Exercise data below:

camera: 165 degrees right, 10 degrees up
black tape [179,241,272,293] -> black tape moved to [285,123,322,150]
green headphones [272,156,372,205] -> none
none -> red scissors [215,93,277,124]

End of Exercise data.
Exercise data below:

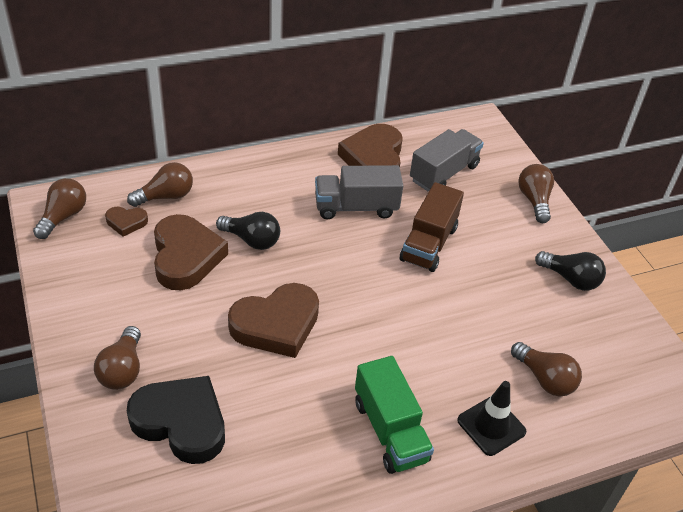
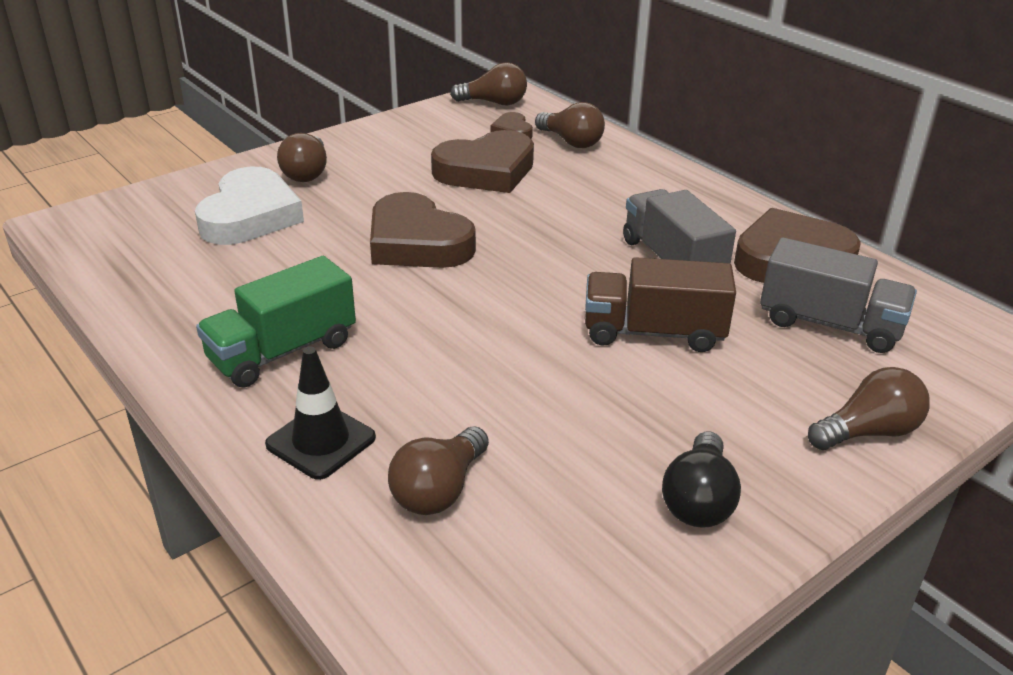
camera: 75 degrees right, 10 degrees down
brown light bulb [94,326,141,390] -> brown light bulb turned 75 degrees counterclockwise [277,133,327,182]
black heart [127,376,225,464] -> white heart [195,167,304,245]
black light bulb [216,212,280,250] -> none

End of Exercise data.
Exercise data below:

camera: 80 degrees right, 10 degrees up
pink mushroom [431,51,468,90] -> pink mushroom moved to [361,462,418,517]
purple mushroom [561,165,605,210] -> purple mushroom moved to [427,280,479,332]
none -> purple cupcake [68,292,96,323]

End of Exercise data.

== Task statement ==
From the listing above, return the lines starting at the one with "brown light bulb [94,326,141,390]" and ending at the one with "black light bulb [216,212,280,250] -> none", both kept, exactly as they appear and nothing more.

== Exercise solution ==
brown light bulb [94,326,141,390] -> brown light bulb turned 75 degrees counterclockwise [277,133,327,182]
black heart [127,376,225,464] -> white heart [195,167,304,245]
black light bulb [216,212,280,250] -> none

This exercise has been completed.